[Source records]
+ + +
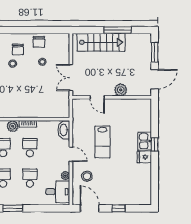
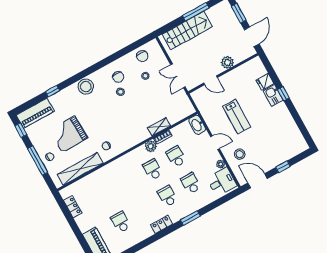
chair: (39, 42) -> (142, 56), moved
shelving: (30, 113) -> (159, 127), added
fridge: (144, 157) -> (265, 82), moved

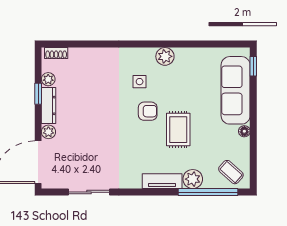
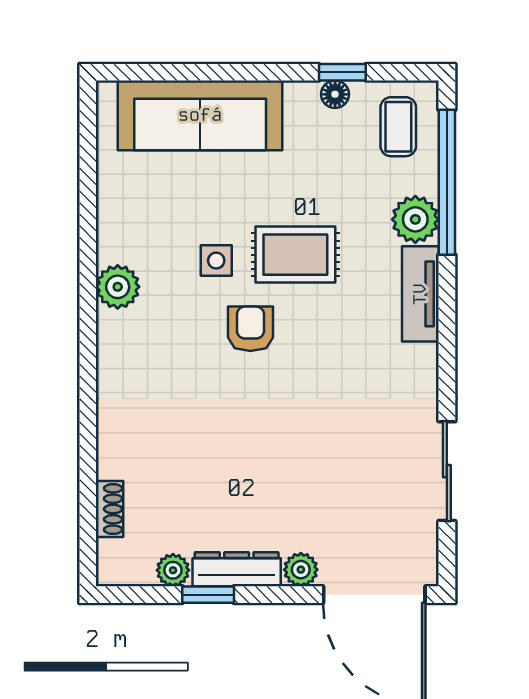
shoe rack: (56, 53) -> (109, 509), moved
window: (253, 66) -> (342, 72), moved
side table: (140, 82) -> (216, 261), moved
floor lamp: (244, 131) -> (335, 94), moved
coffee table: (231, 172) -> (398, 127), turned -42

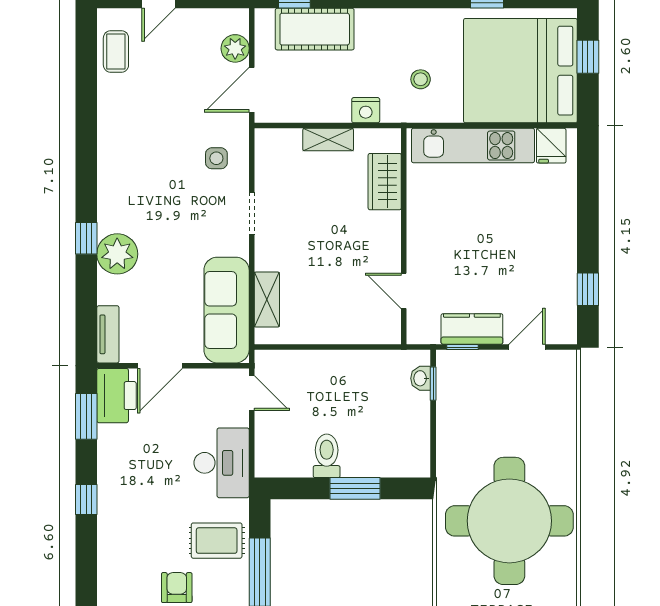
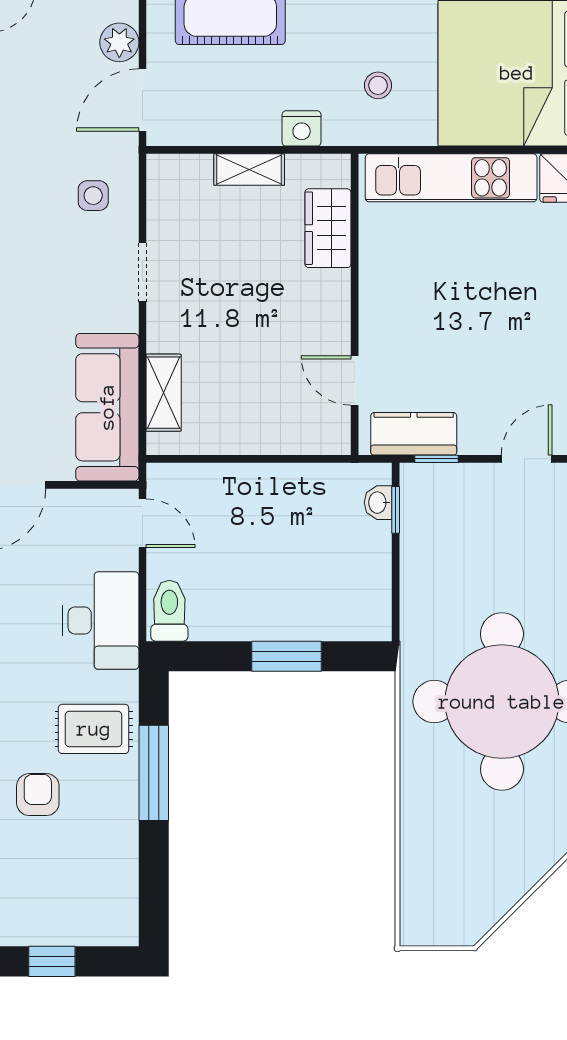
kitchen counter: (472, 329) -> (414, 434), moved
toilet: (327, 456) -> (169, 611), moved

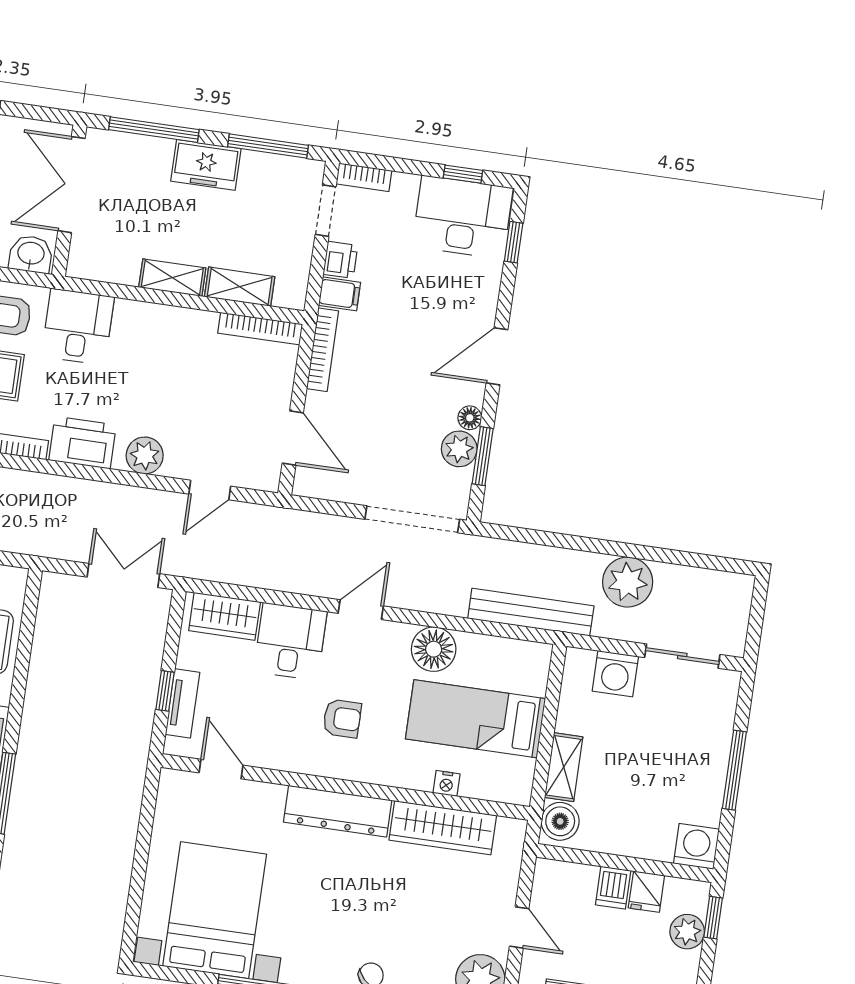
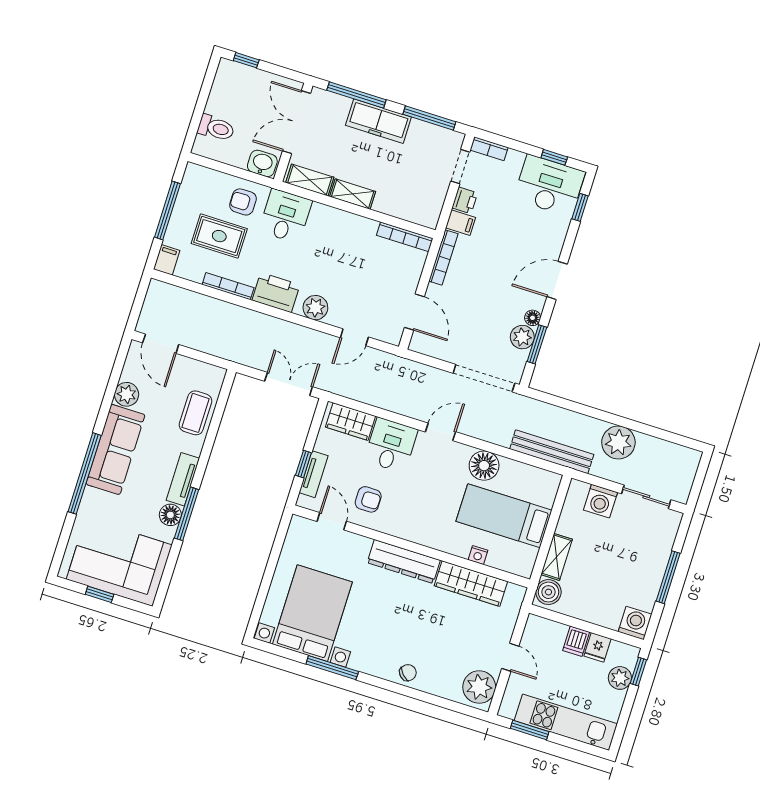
freezer: (206, 165) -> (378, 121), width x1.40
shelving: (240, 287) -> (310, 180), moved
armchair: (342, 718) -> (368, 499), moved

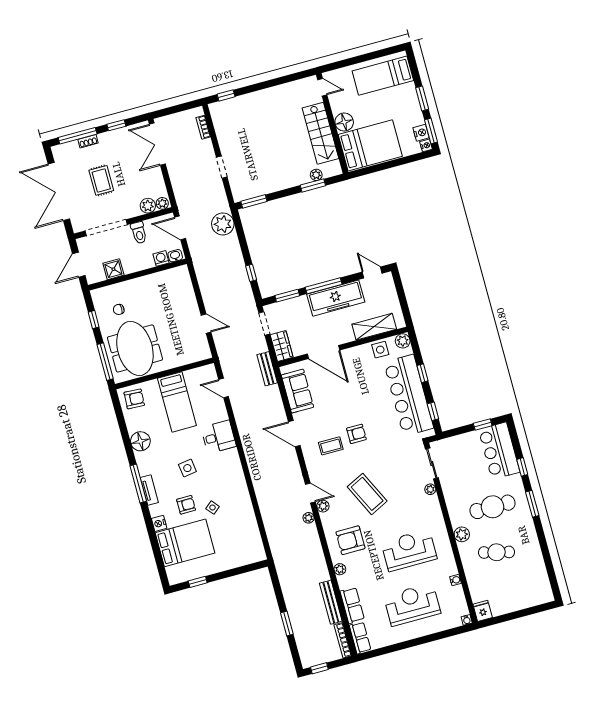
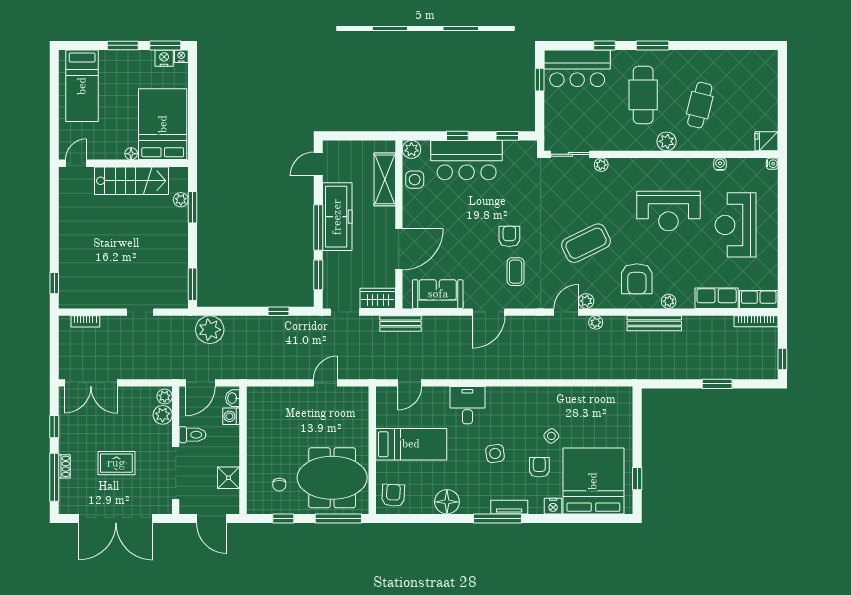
floor lamp: (344, 122) -> (131, 154), width x0.53, depth x0.53
bar counter: (409, 395) -> (467, 160), width x0.73
bed: (185, 543) -> (593, 481), width x1.36
reception desk: (409, 550) -> (668, 211), turned -90
bench: (331, 602) -> (654, 323), moved

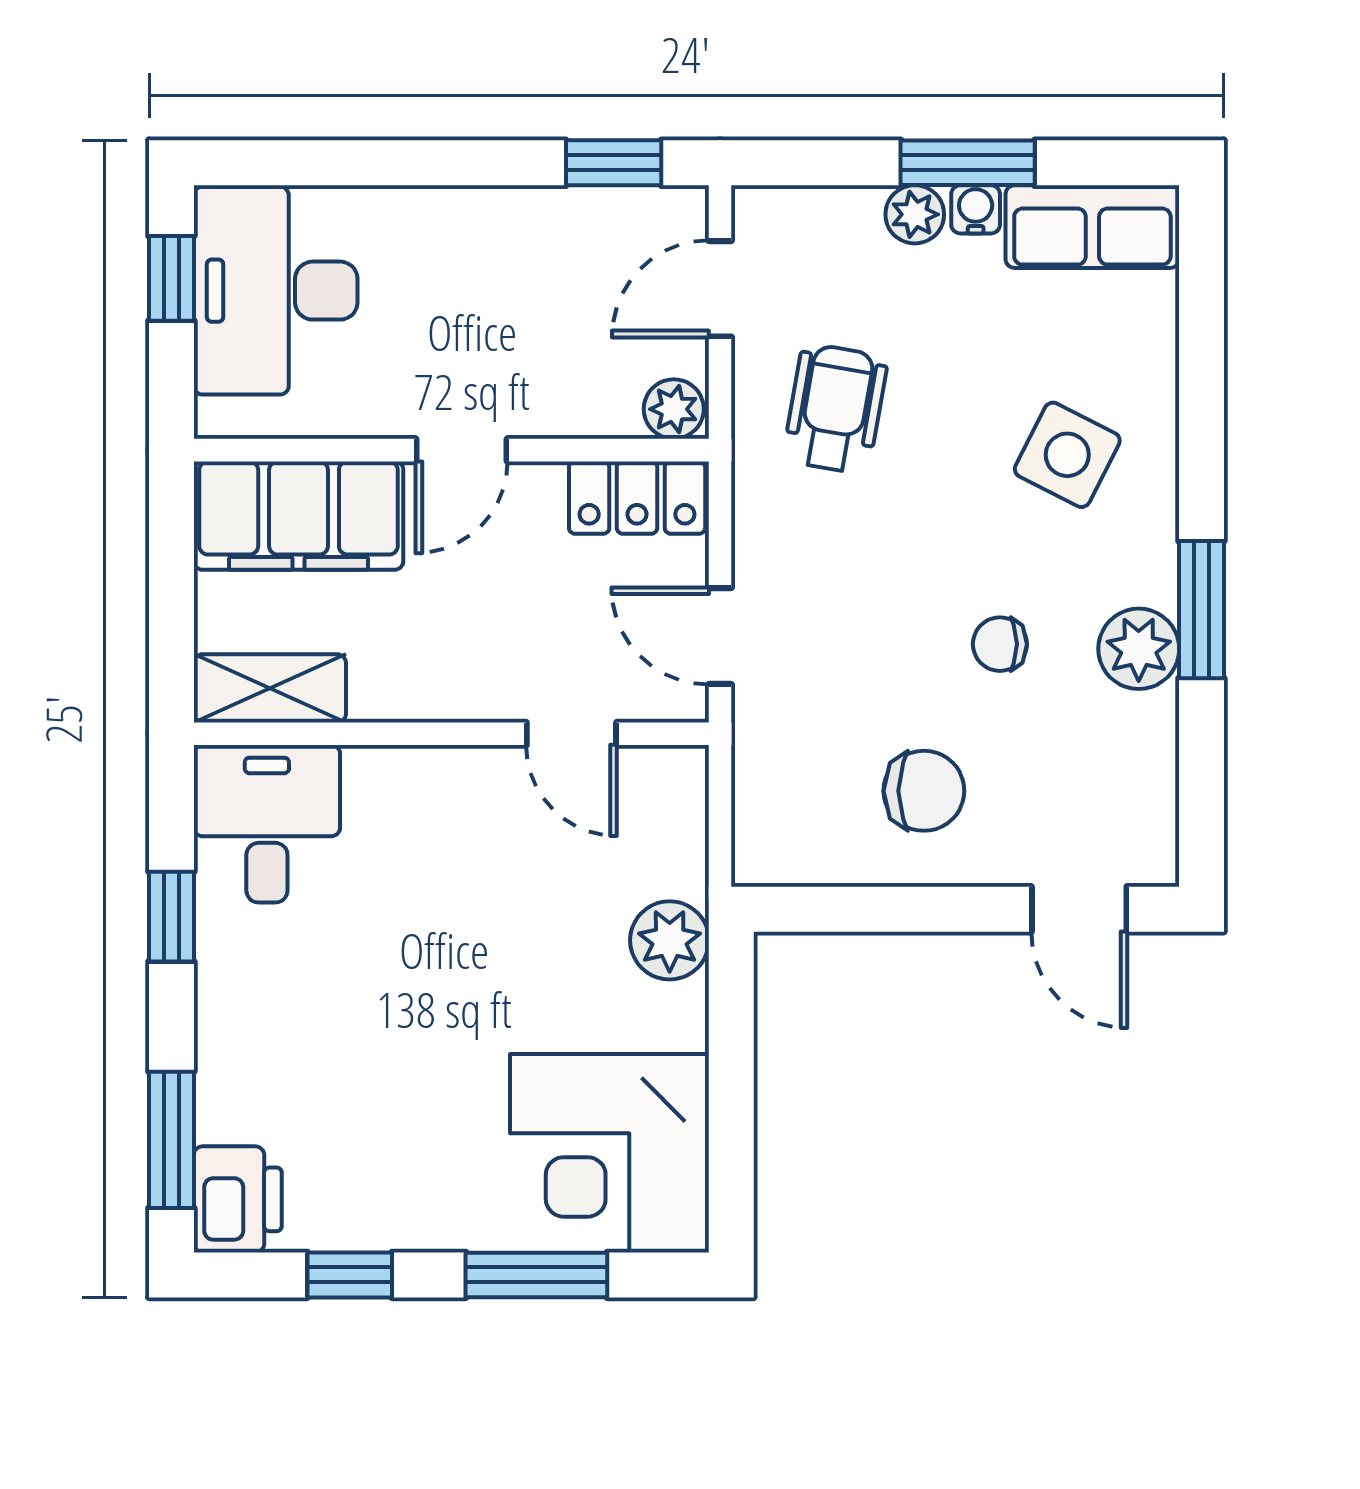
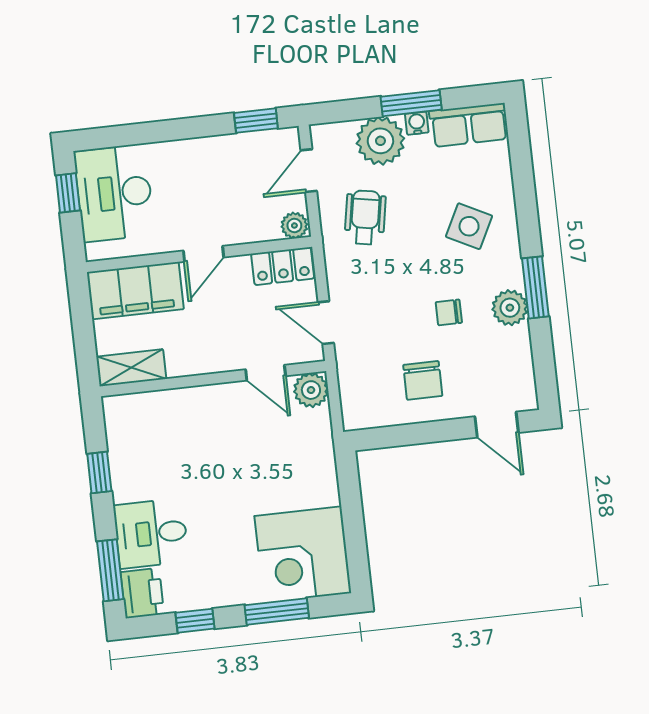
plant: (915, 214) -> (380, 141), width x1.88, depth x1.88
chair: (924, 791) -> (423, 380), turned 90
desk: (267, 824) -> (151, 533), moved, turned -90
plant: (670, 940) -> (311, 390), moved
+ + +
* What is needed
A verbatim copy of the records above, without pictures, is required.

* Solution to this task
chair: (39, 42) -> (142, 56), moved
shelving: (30, 113) -> (159, 127), added
fridge: (144, 157) -> (265, 82), moved

shoe rack: (56, 53) -> (109, 509), moved
window: (253, 66) -> (342, 72), moved
side table: (140, 82) -> (216, 261), moved
floor lamp: (244, 131) -> (335, 94), moved
coffee table: (231, 172) -> (398, 127), turned -42

kitchen counter: (472, 329) -> (414, 434), moved
toilet: (327, 456) -> (169, 611), moved

freezer: (206, 165) -> (378, 121), width x1.40
shelving: (240, 287) -> (310, 180), moved
armchair: (342, 718) -> (368, 499), moved

floor lamp: (344, 122) -> (131, 154), width x0.53, depth x0.53
bar counter: (409, 395) -> (467, 160), width x0.73
bed: (185, 543) -> (593, 481), width x1.36
reception desk: (409, 550) -> (668, 211), turned -90
bench: (331, 602) -> (654, 323), moved

plant: (915, 214) -> (380, 141), width x1.88, depth x1.88
chair: (924, 791) -> (423, 380), turned 90
desk: (267, 824) -> (151, 533), moved, turned -90
plant: (670, 940) -> (311, 390), moved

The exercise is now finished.